- _TASK_
Using the listing that follows, filter out every line lacking the string "star" and return the rest.

- _EXTRACTED RECORDS_
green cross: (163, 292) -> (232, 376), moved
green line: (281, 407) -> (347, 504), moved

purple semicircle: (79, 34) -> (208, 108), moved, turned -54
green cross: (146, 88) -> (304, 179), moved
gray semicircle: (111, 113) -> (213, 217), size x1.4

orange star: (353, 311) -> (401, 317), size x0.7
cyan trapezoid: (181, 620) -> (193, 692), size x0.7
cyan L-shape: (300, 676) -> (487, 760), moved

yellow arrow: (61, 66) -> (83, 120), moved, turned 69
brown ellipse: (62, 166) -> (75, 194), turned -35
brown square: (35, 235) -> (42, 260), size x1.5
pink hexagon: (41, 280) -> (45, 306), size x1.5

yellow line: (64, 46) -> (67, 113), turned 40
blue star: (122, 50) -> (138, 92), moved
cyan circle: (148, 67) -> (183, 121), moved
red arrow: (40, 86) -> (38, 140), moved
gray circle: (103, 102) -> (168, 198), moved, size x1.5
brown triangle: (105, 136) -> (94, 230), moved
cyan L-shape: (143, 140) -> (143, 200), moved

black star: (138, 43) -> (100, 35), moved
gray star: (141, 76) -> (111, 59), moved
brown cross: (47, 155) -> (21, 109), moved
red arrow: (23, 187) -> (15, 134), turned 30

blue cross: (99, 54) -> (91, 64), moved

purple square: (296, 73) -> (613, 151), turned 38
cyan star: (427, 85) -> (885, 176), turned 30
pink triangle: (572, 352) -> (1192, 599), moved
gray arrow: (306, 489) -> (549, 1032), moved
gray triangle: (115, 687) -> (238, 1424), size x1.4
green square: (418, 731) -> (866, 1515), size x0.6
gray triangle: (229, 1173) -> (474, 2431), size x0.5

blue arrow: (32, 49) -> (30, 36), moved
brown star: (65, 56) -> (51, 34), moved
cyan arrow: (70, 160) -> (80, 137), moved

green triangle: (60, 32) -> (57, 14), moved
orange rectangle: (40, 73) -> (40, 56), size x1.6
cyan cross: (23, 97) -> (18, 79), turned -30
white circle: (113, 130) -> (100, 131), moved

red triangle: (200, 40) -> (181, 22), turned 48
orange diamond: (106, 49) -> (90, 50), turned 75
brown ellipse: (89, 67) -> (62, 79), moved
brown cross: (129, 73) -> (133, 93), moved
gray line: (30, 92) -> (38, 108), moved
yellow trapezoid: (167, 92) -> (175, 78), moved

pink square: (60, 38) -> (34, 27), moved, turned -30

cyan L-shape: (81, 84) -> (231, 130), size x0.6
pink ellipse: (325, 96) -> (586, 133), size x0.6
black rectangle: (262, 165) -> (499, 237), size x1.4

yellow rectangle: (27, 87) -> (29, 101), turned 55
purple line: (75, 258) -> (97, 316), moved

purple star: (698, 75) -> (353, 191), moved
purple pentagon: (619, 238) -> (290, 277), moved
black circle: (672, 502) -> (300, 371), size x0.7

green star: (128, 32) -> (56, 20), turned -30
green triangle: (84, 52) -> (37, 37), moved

- _REPLY TO THE EXERCISE_
orange star: (353, 311) -> (401, 317), size x0.7
blue star: (122, 50) -> (138, 92), moved
black star: (138, 43) -> (100, 35), moved
gray star: (141, 76) -> (111, 59), moved
cyan star: (427, 85) -> (885, 176), turned 30
brown star: (65, 56) -> (51, 34), moved
purple star: (698, 75) -> (353, 191), moved
green star: (128, 32) -> (56, 20), turned -30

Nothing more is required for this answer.